Start of TASK MATERIAL
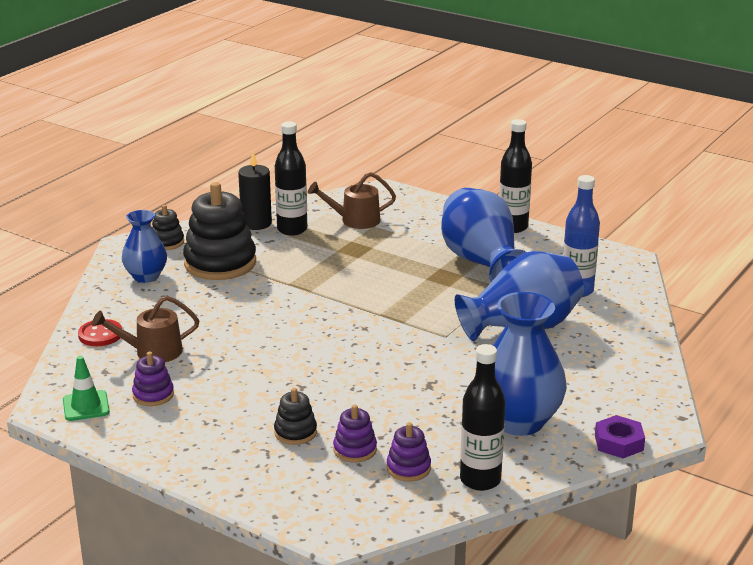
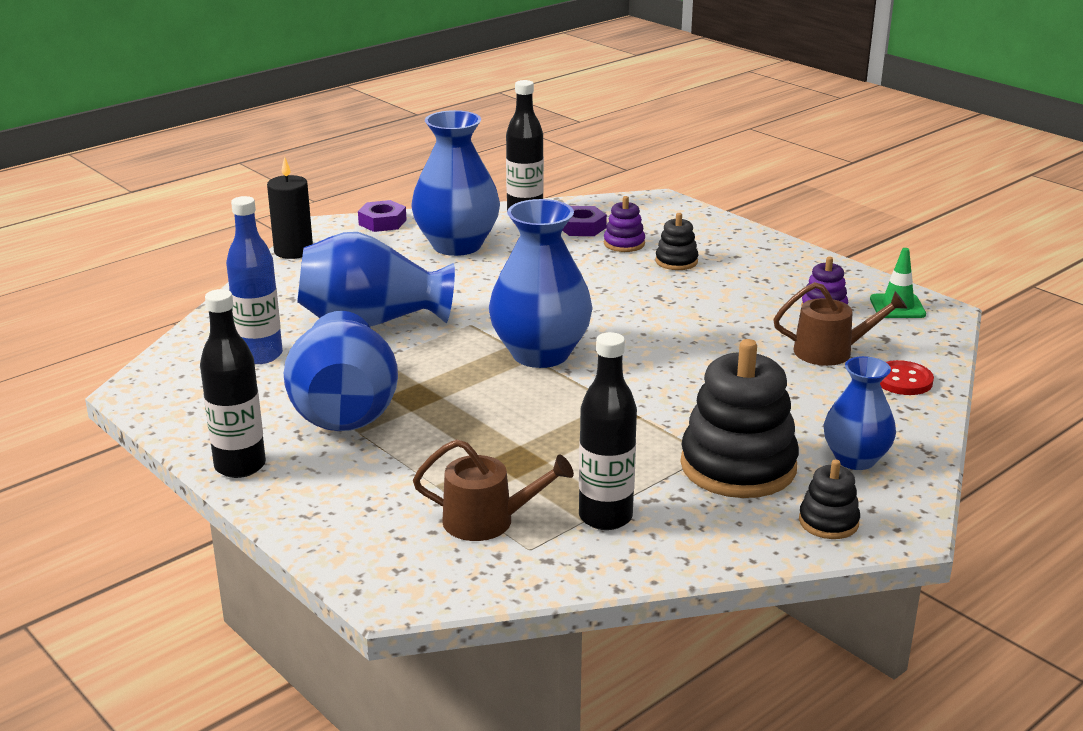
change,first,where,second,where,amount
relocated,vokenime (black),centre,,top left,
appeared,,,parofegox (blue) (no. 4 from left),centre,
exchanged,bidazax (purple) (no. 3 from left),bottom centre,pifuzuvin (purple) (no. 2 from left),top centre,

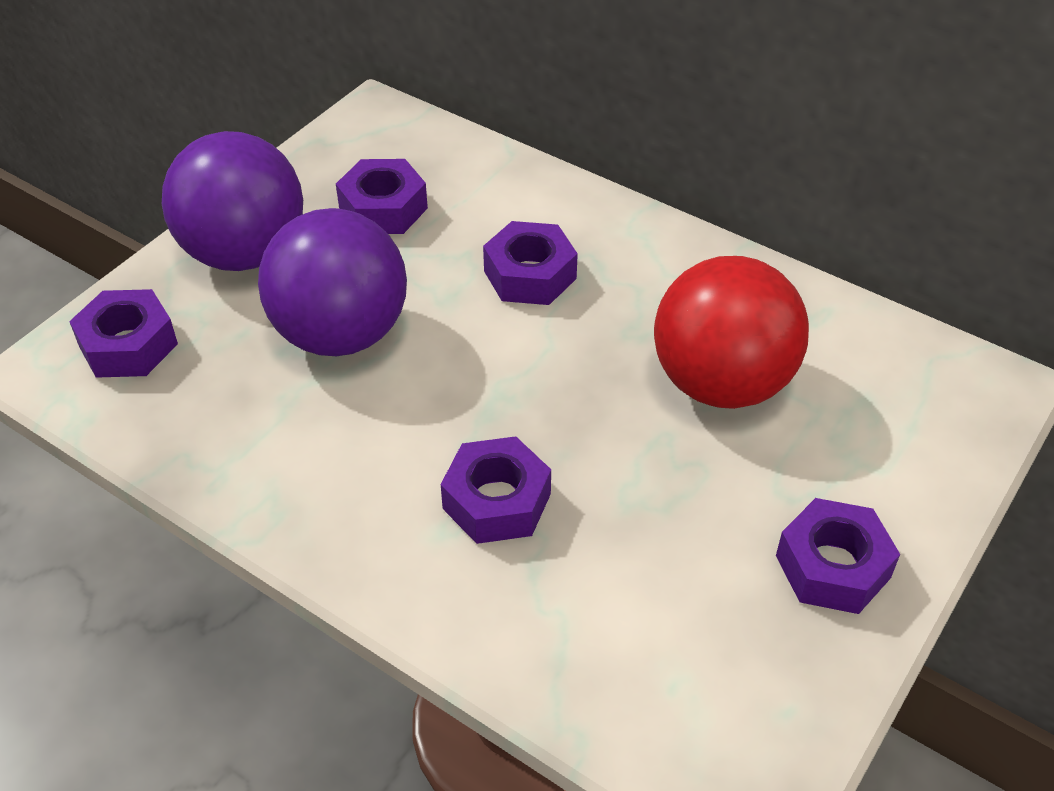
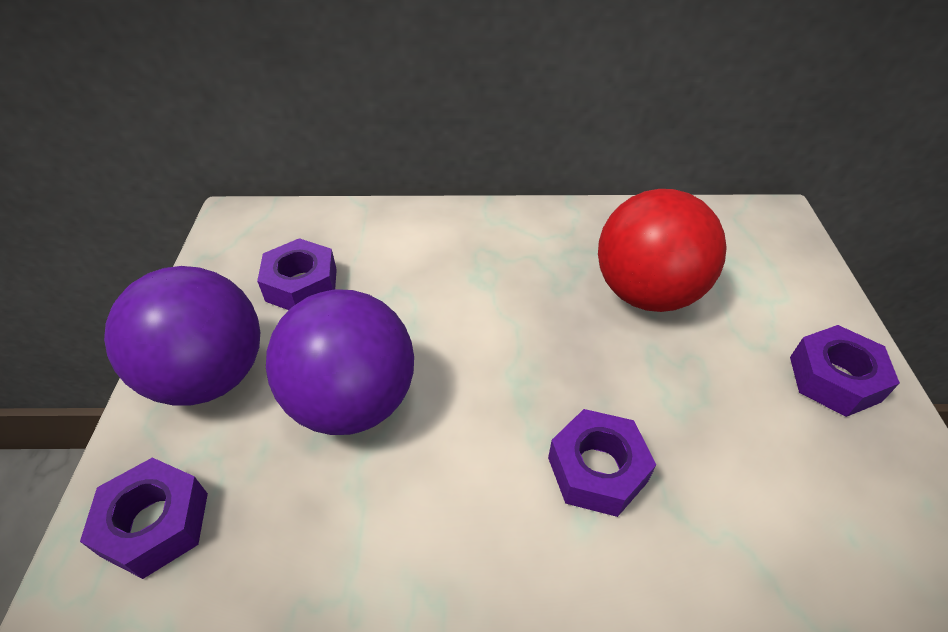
change,first,where,second,where,amount
missing,pifuzuvin (purple) (no. 4 from left),top centre,,,

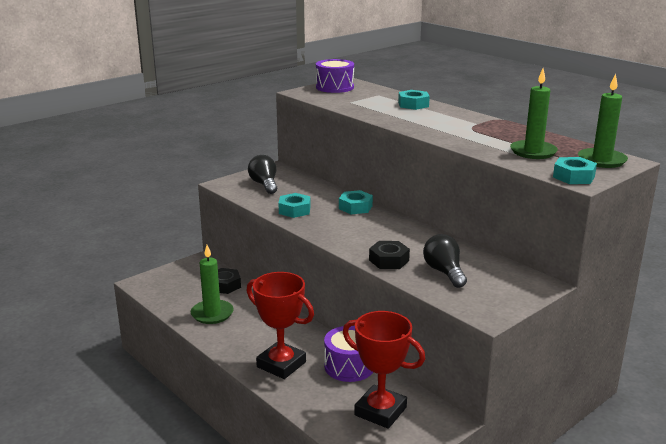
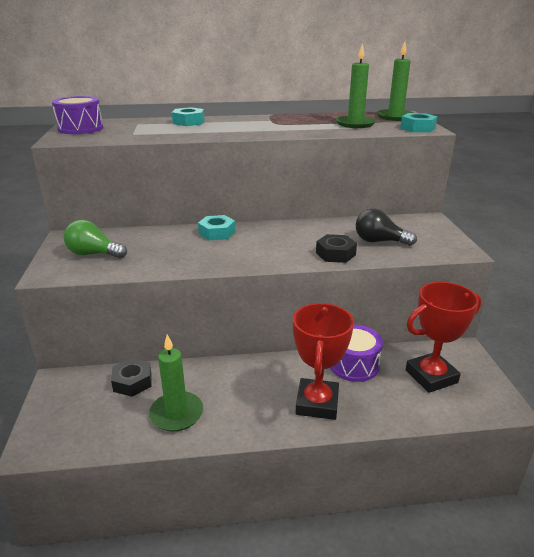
change,first,where,second,where,amount
colour,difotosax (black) (no. 1 from left),centre,difotosax (green),middle left,
spun,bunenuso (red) (no. 1 from left),bottom centre,,centre,60 degrees counterclockwise
missing,pifuzuvin (turquoise) (no. 1 from left),centre,,,

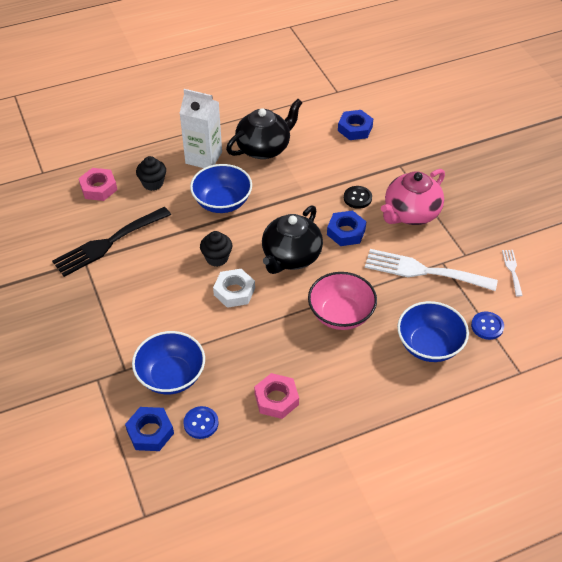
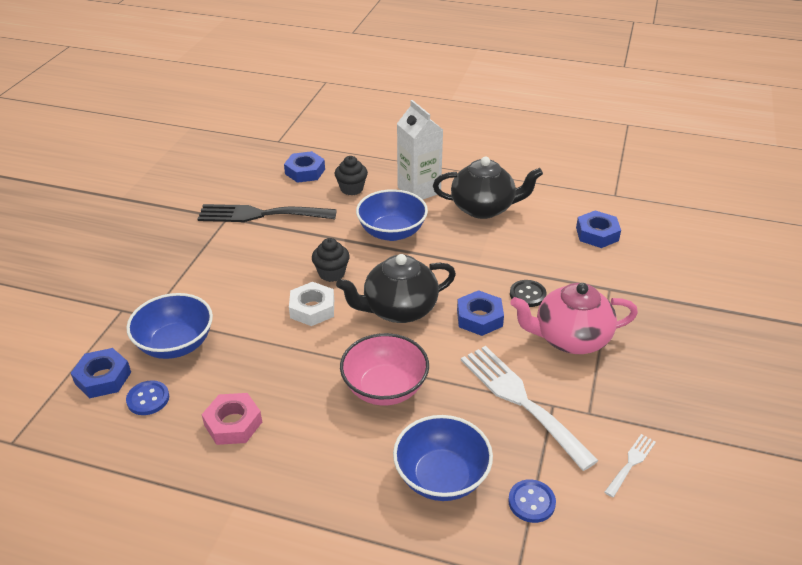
change,first,where,second,where,amount
colour,pifuzuvin (pink) (no. 1 from left),top left,pifuzuvin (blue) (no. 2 from left),top centre,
End of TASK MATERIAL
**THE TASK**
Without including any picture, print every record exactly as written above.

**SOLUTION TO THE EXERCISE**
change,first,where,second,where,amount
relocated,vokenime (black),centre,,top left,
appeared,,,parofegox (blue) (no. 4 from left),centre,
exchanged,bidazax (purple) (no. 3 from left),bottom centre,pifuzuvin (purple) (no. 2 from left),top centre,

change,first,where,second,where,amount
missing,pifuzuvin (purple) (no. 4 from left),top centre,,,

change,first,where,second,where,amount
colour,difotosax (black) (no. 1 from left),centre,difotosax (green),middle left,
spun,bunenuso (red) (no. 1 from left),bottom centre,,centre,60 degrees counterclockwise
missing,pifuzuvin (turquoise) (no. 1 from left),centre,,,

change,first,where,second,where,amount
colour,pifuzuvin (pink) (no. 1 from left),top left,pifuzuvin (blue) (no. 2 from left),top centre,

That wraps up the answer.